Description of the task: Write out exactly the lines from the one holding "none -> cyan brick G2:H2 level 1" to the last line of the entries, both ends included and nothing else, without the pictures.

Given information:
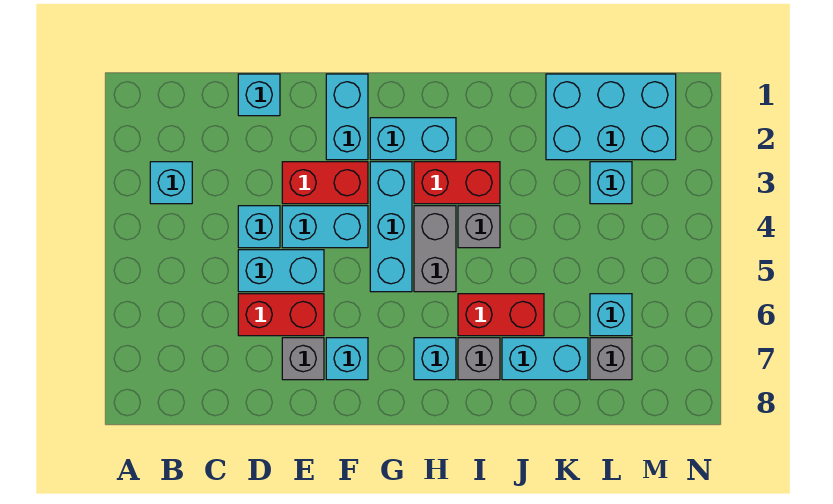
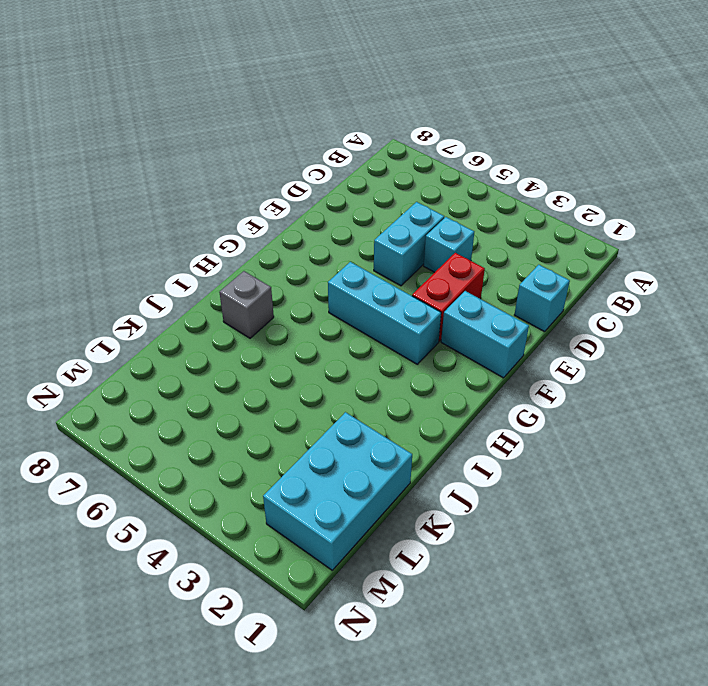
none -> cyan brick B3 level 1
none -> red brick D6:E6 level 1
none -> cyan brick E4:F4 level 1

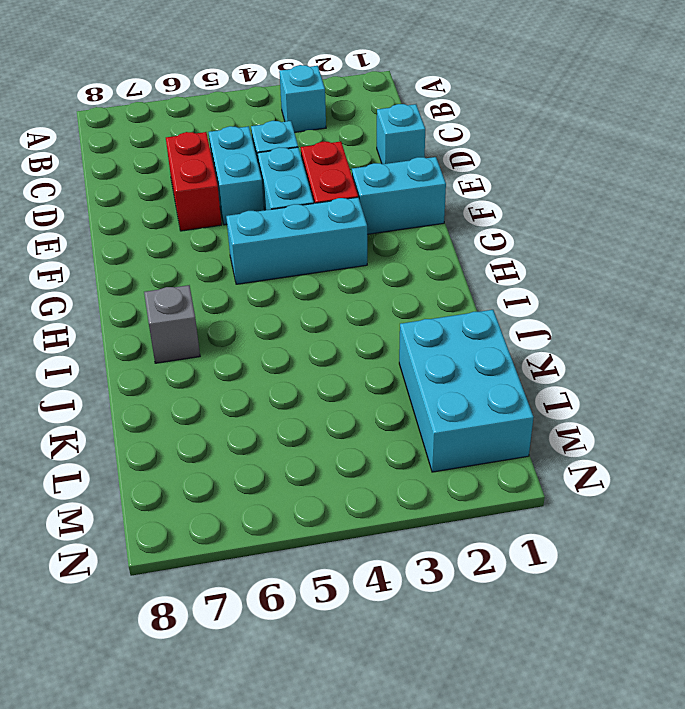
none -> grey brick E7 level 1
none -> cyan brick F7 level 1
none -> cyan brick G2:H2 level 1

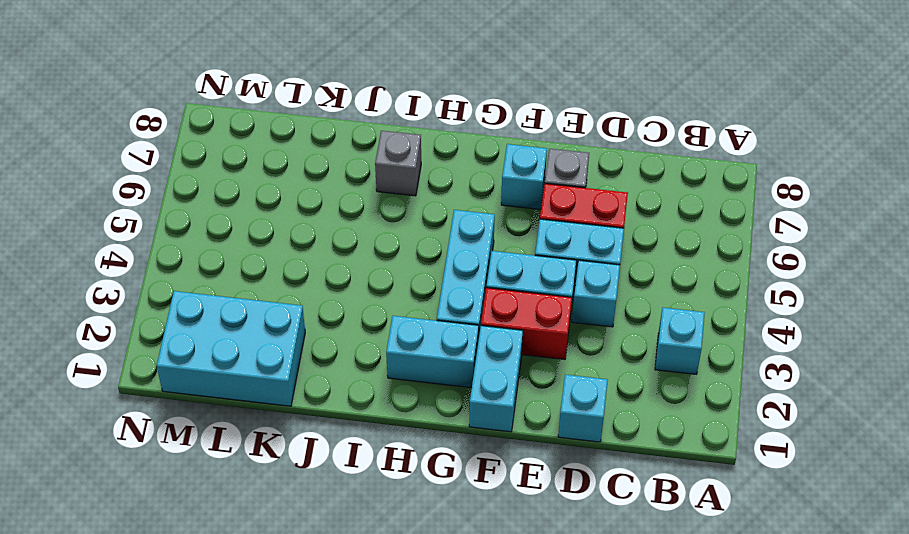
none -> red brick H3:I3 level 1
none -> grey brick H4:H5 level 1
none -> cyan brick H7 level 1

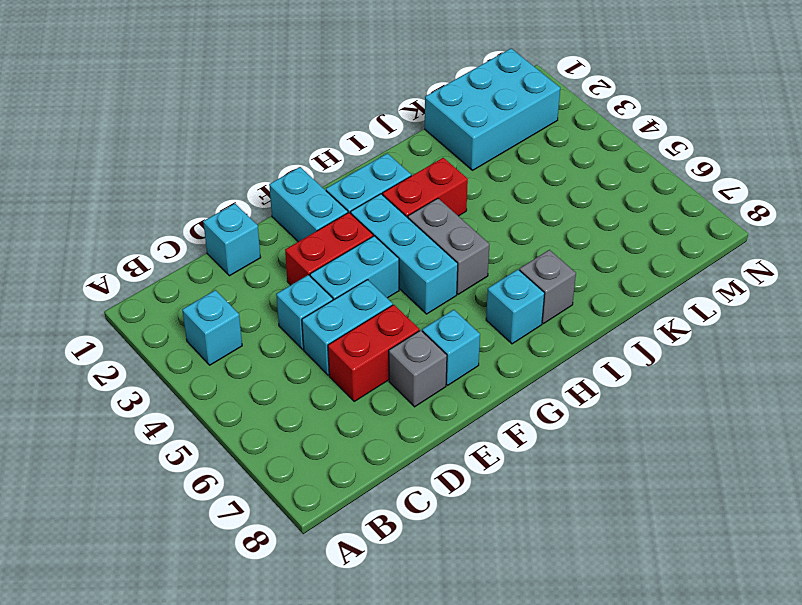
none -> grey brick I4 level 1
none -> red brick I6:J6 level 1
none -> cyan brick J7:K7 level 1

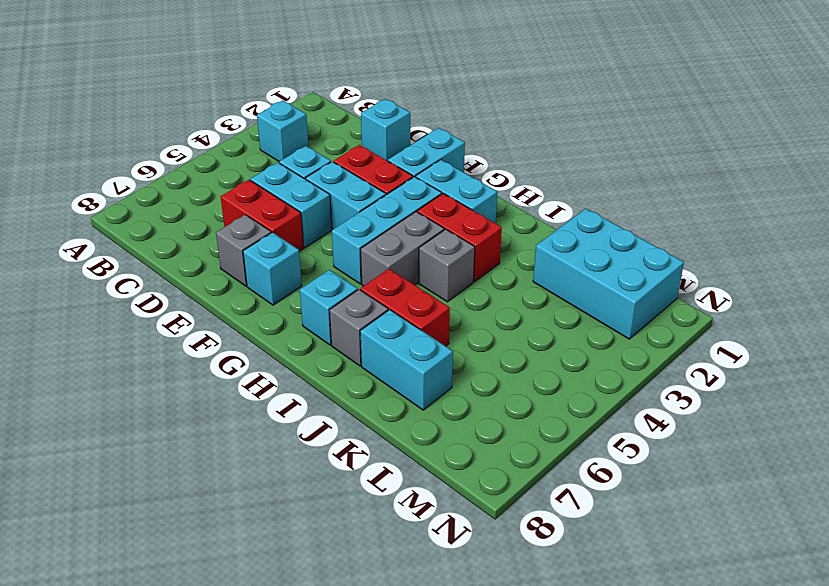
none -> cyan brick L3 level 1
none -> cyan brick L6 level 1
none -> grey brick L7 level 1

Expected output:
none -> cyan brick G2:H2 level 1

none -> red brick H3:I3 level 1
none -> grey brick H4:H5 level 1
none -> cyan brick H7 level 1

none -> grey brick I4 level 1
none -> red brick I6:J6 level 1
none -> cyan brick J7:K7 level 1

none -> cyan brick L3 level 1
none -> cyan brick L6 level 1
none -> grey brick L7 level 1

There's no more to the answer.